━━━ Data for review
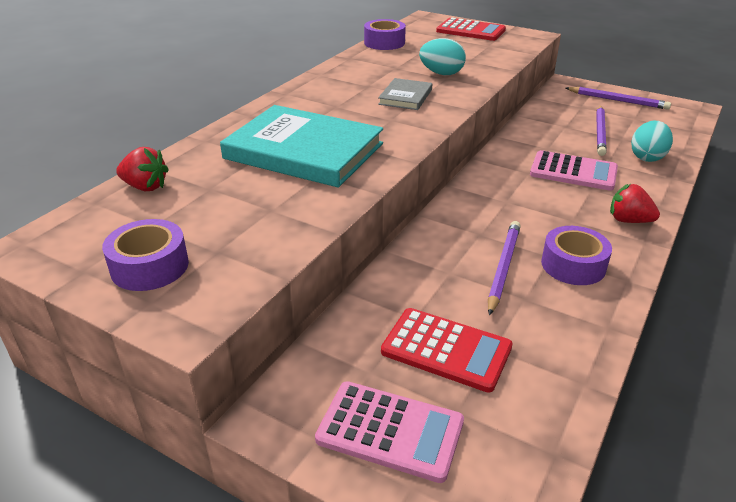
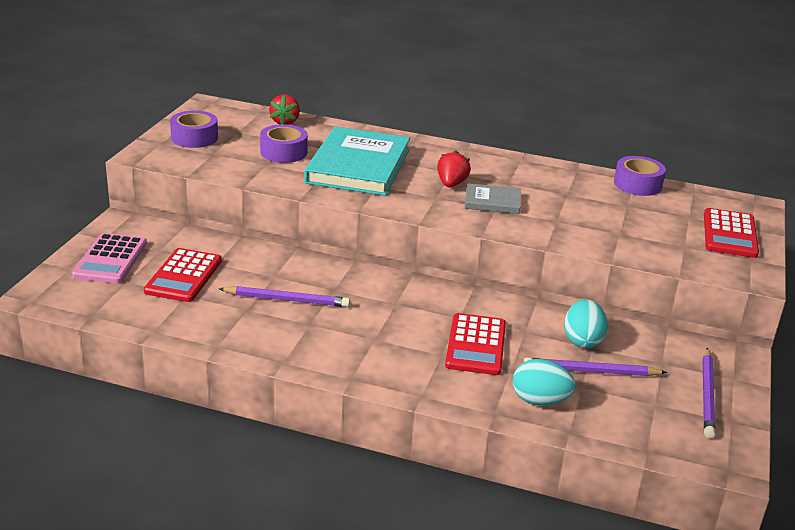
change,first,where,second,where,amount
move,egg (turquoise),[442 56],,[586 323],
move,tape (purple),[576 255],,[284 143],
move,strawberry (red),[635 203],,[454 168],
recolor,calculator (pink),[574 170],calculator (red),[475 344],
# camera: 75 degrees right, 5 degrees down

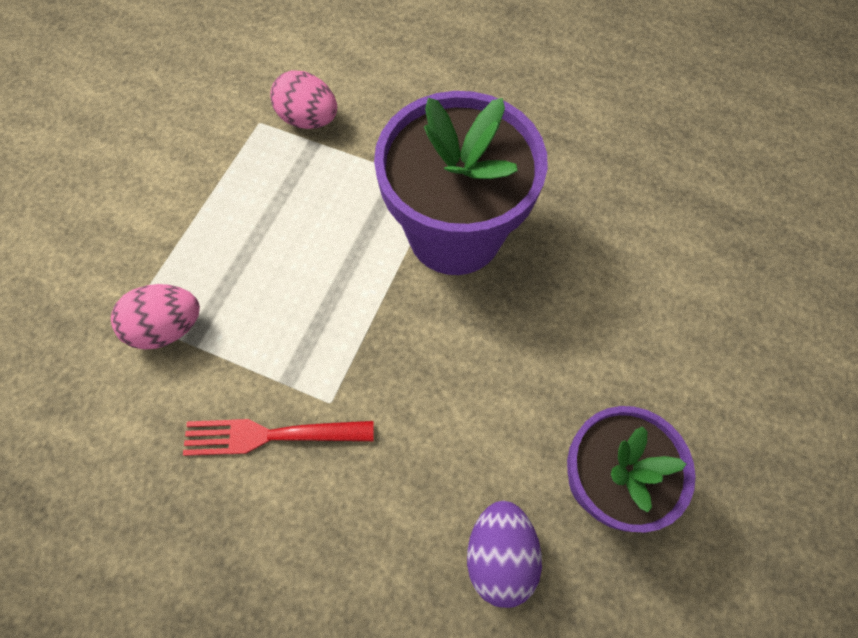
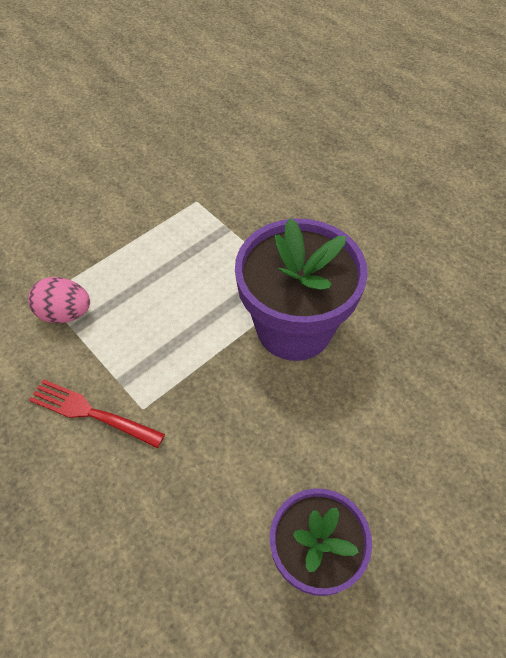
change,first,where,second,where,amount
delete,egg (pink),[303 99],,,
delete,egg (purple),[504 554],,,
# camera: 25 degrees right, 10 degrees down

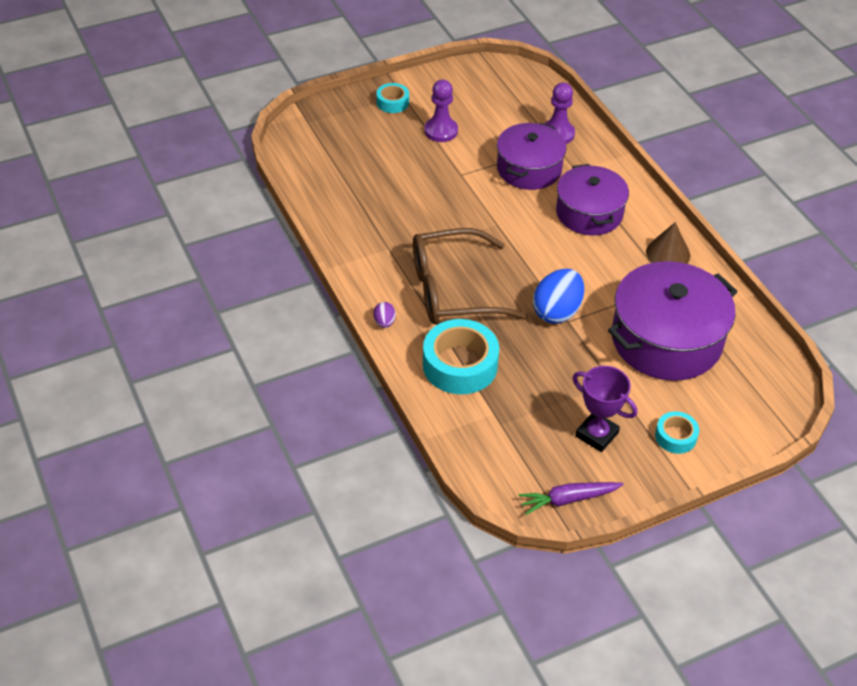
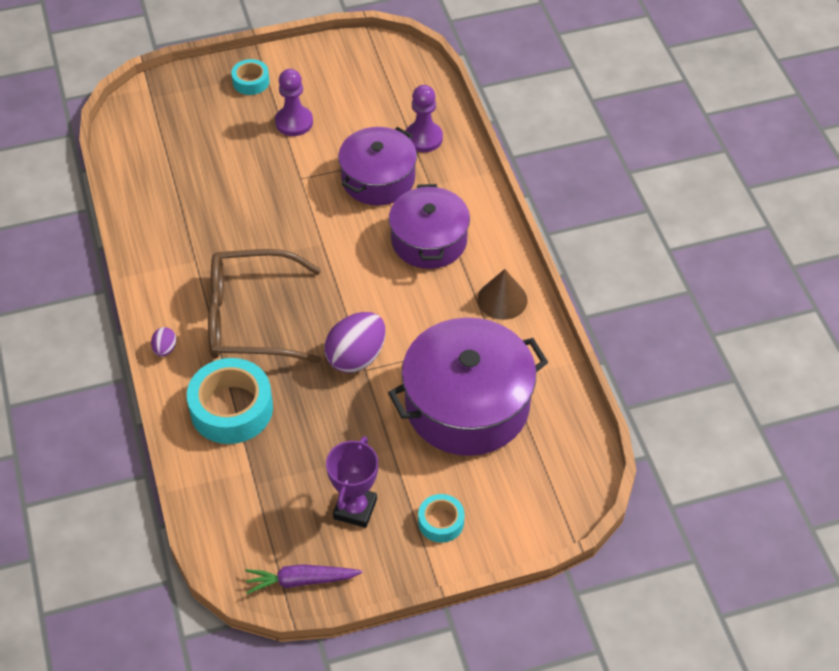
change,first,where,second,where,amount
recolor,egg (blue),[558 296],egg (purple),[355 342],
rotate,trophy (purple),[605 409],,[352 482],60 degrees clockwise
# camera: 10 degrees right, 5 degrees up

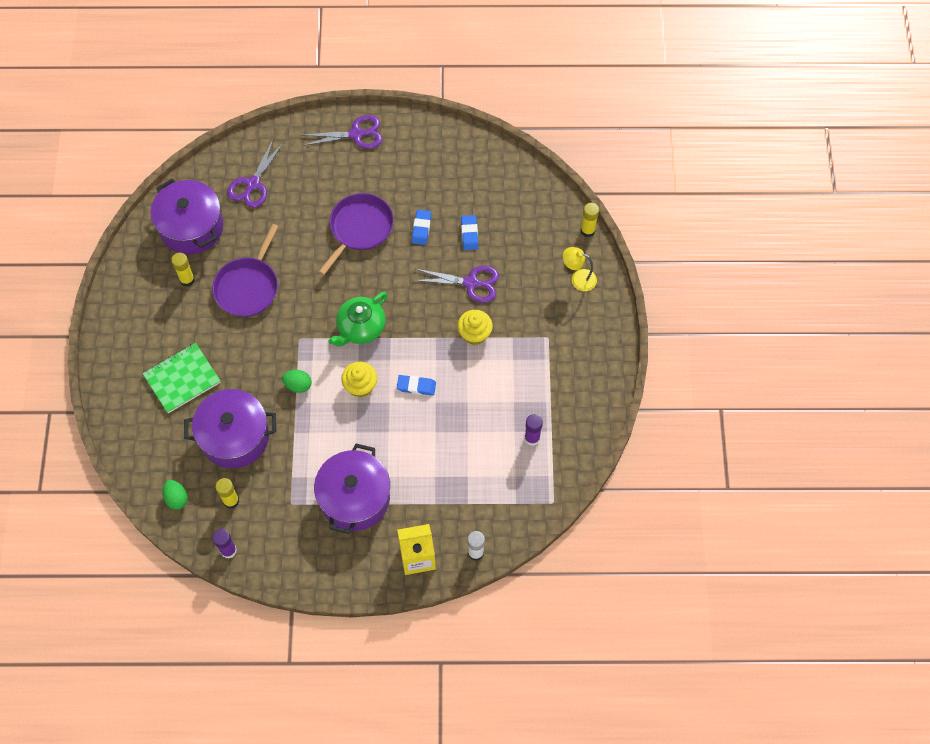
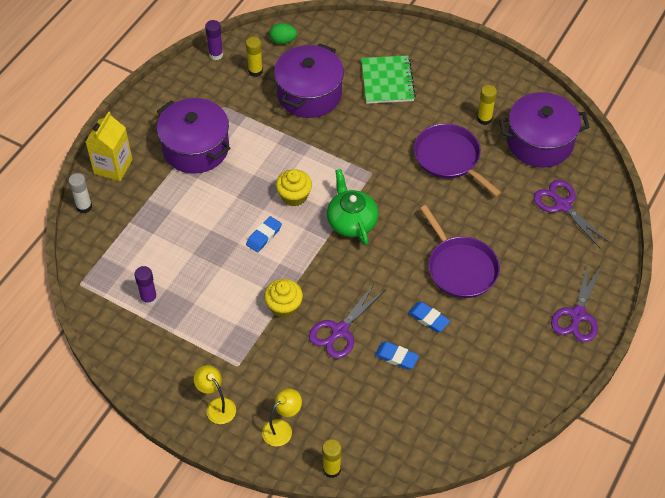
change,first,where,second,where,amount
delete,egg (green),[297 381],,,
insert,,,lamp (yellow),[215 394],
# camera: 120 degrees right, 10 degrees down

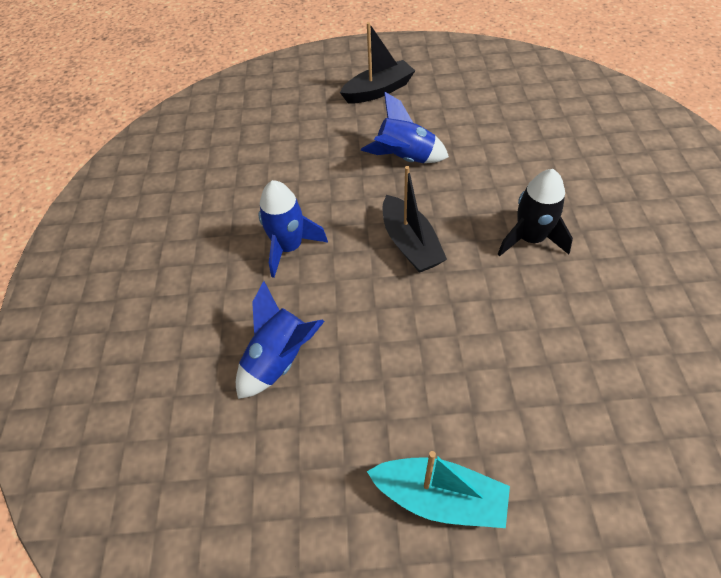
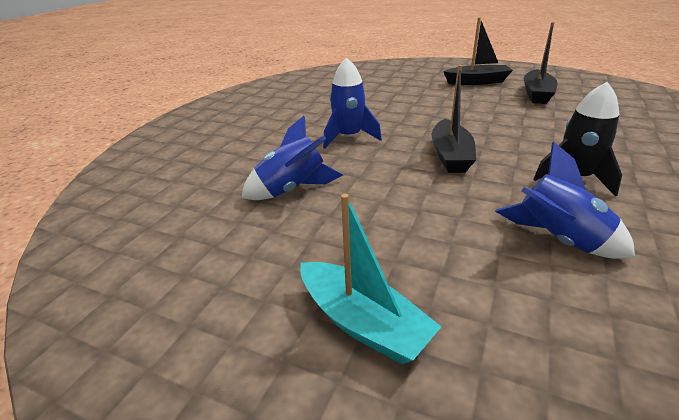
change,first,where,second,where,amount
insert,,,boat (black),[540 63],
move,rocket (blue),[405 127],,[565 200],
# camera: 25 degrees right, 20 degrees down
━━━━━━
§ Required work
Report every line from the listing above where the string "pink" can be found.

§ Task output
recolor,calculator (pink),[574 170],calculator (red),[475 344],
delete,egg (pink),[303 99],,,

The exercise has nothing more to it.